PROBLEM DESCRIPTION
In the copy you make, keep each entry exactly as it is and leave out all images.

GIVEN RECORDS
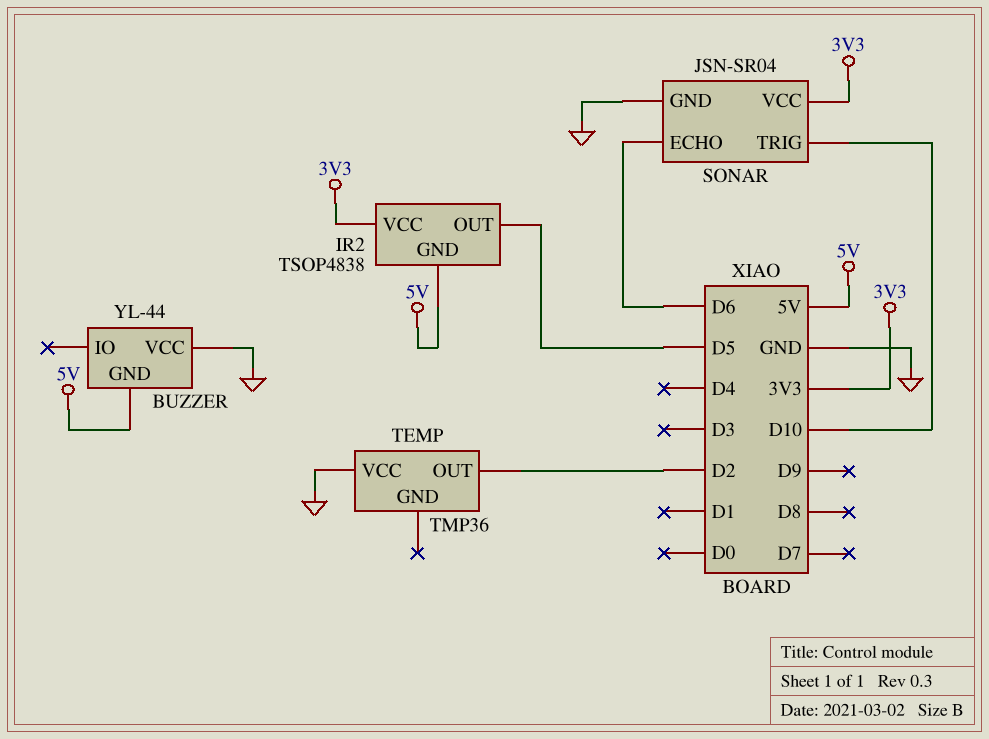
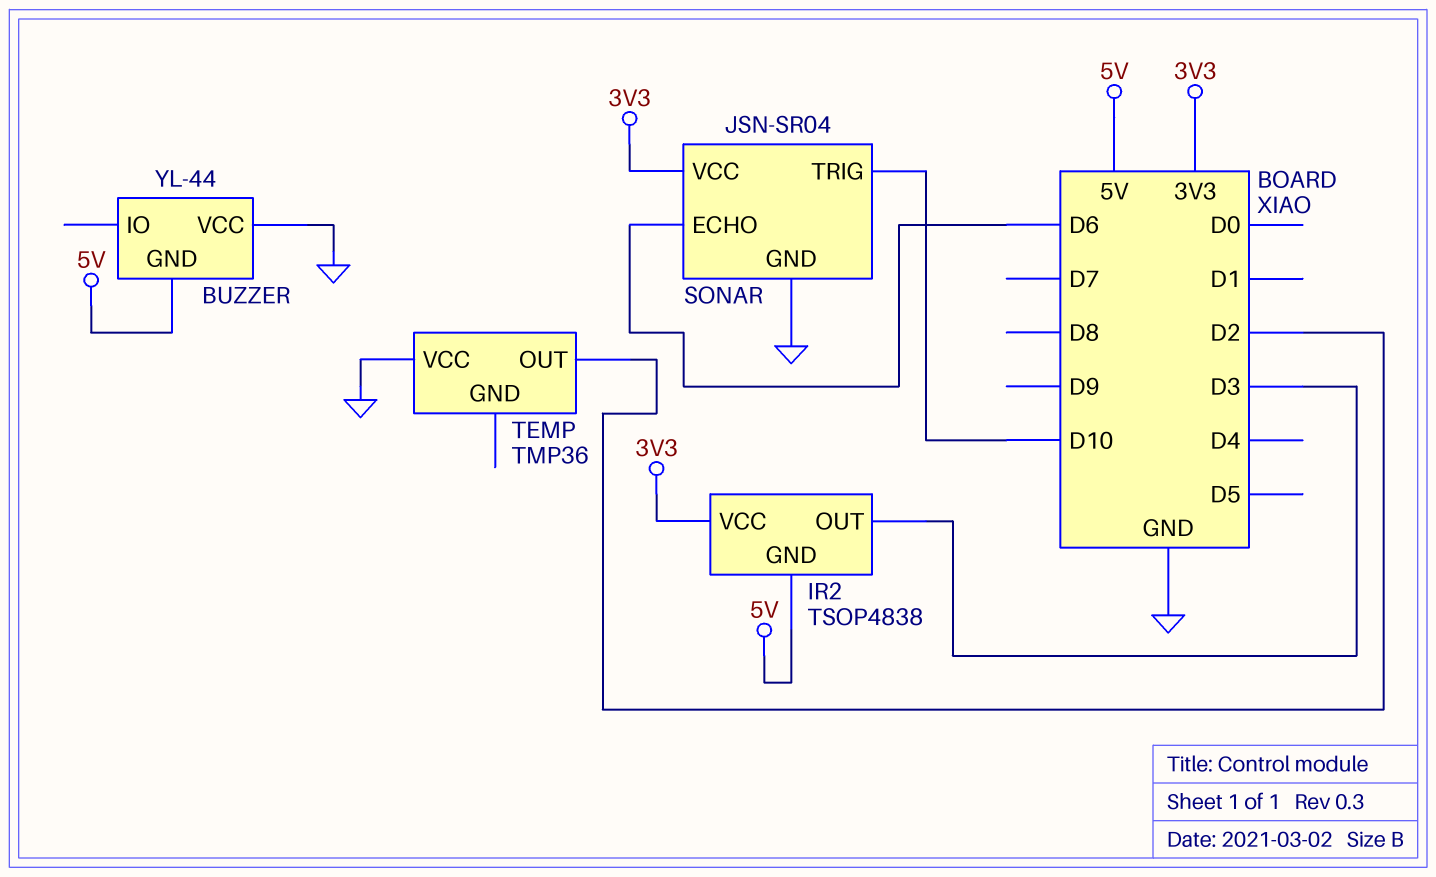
IR2 pin OUT: D5 -> D3

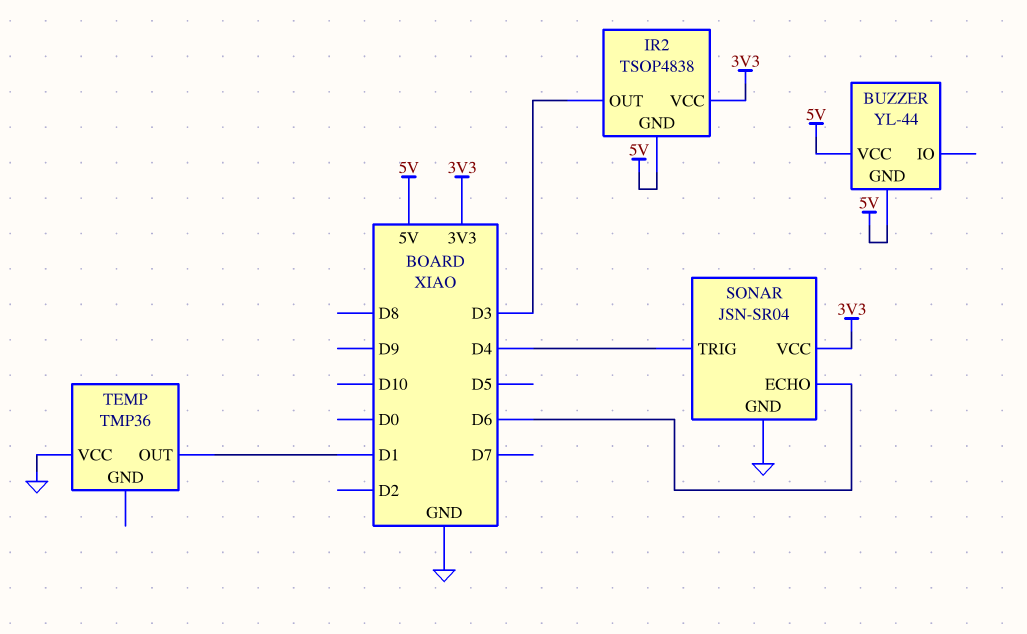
BUZZER pin VCC: GND -> 5V
SONAR pin TRIG: D10 -> D4
TEMP pin OUT: D2 -> D1

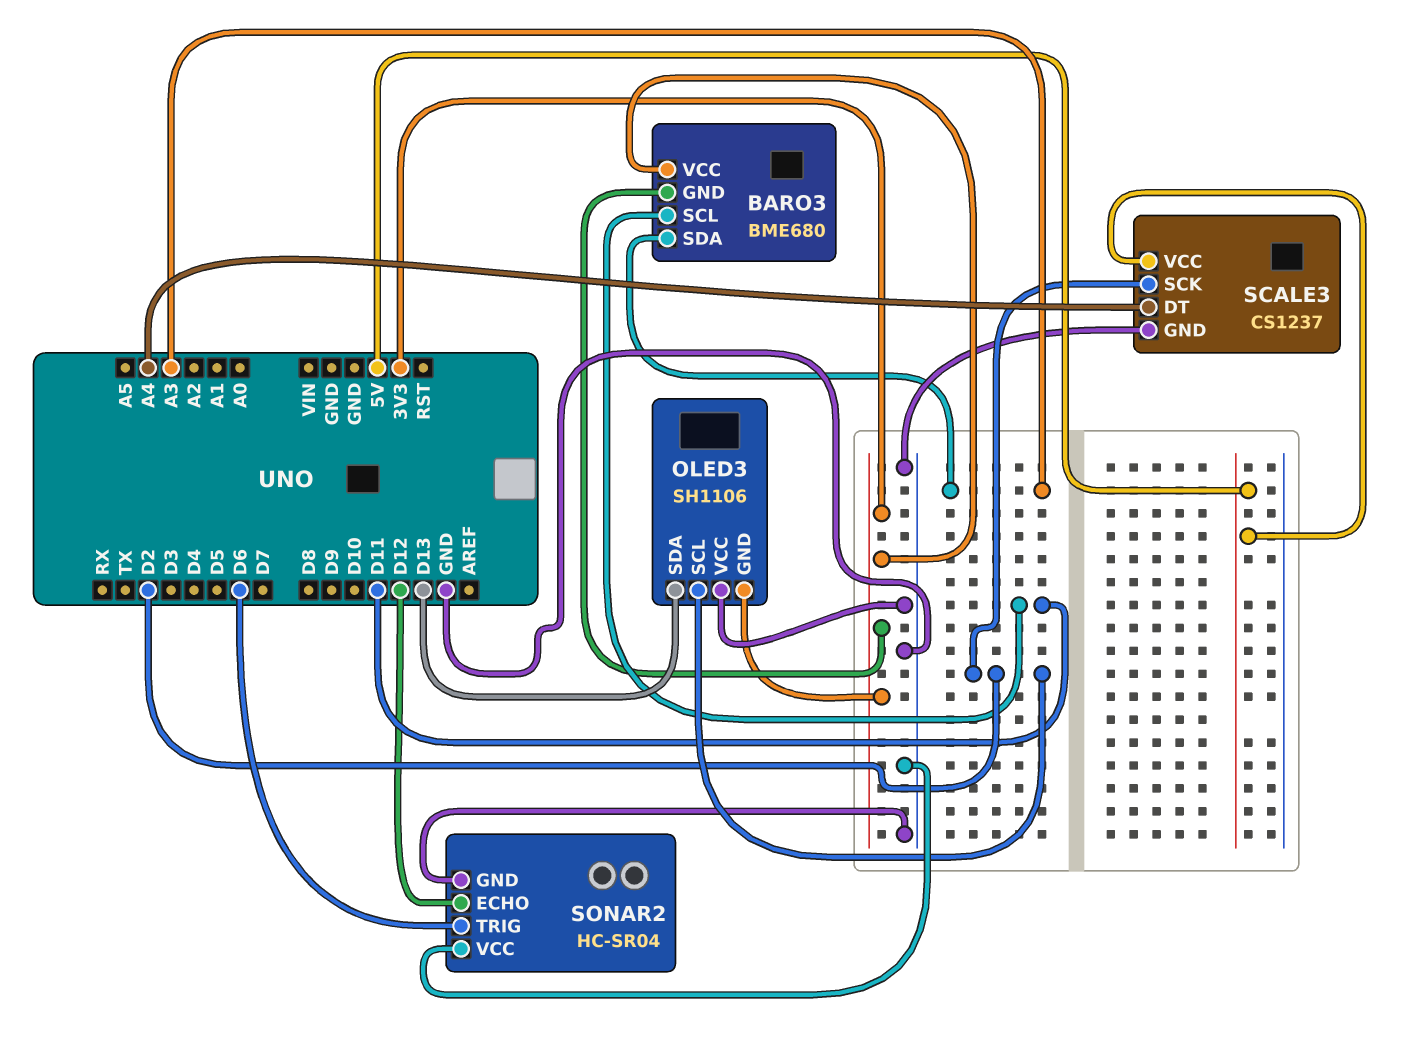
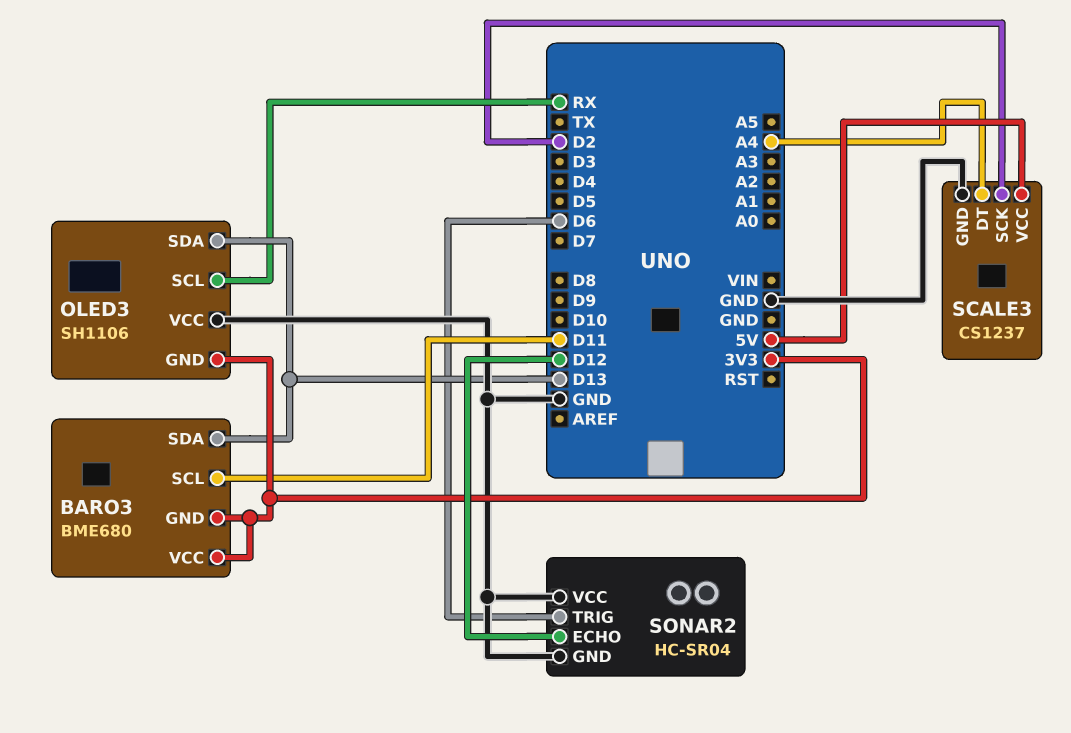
BARO3 pin SDA: A3 -> D13
OLED3 pin SCL: D2 -> RX

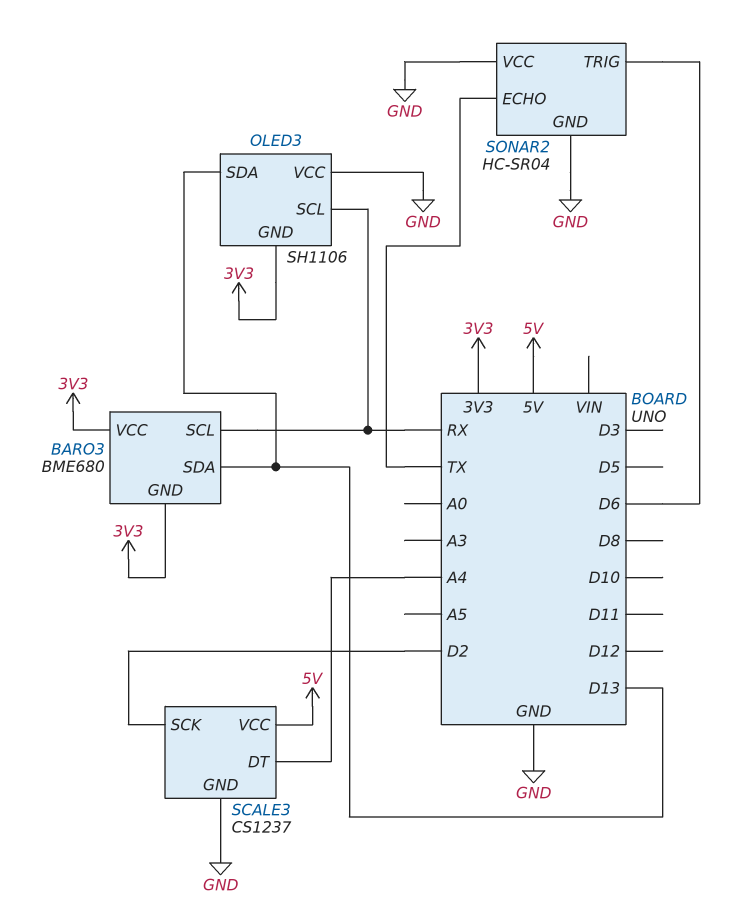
BARO3 pin SCL: D11 -> RX
SONAR2 pin ECHO: D12 -> TX

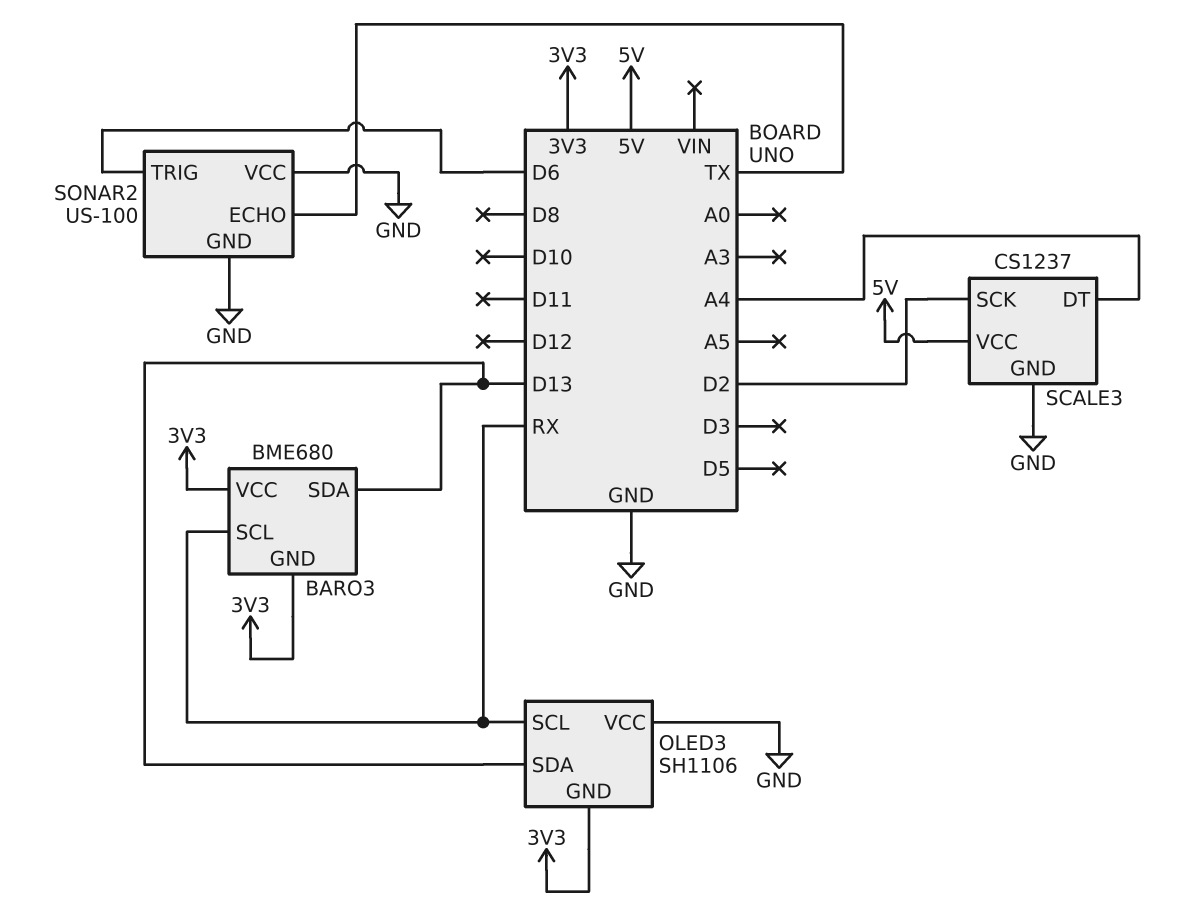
SONAR2: HC-SR04 -> US-100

OUTPUT FOR THIS EXERCISE
IR2 pin OUT: D5 -> D3

BUZZER pin VCC: GND -> 5V
SONAR pin TRIG: D10 -> D4
TEMP pin OUT: D2 -> D1

BARO3 pin SDA: A3 -> D13
OLED3 pin SCL: D2 -> RX

BARO3 pin SCL: D11 -> RX
SONAR2 pin ECHO: D12 -> TX

SONAR2: HC-SR04 -> US-100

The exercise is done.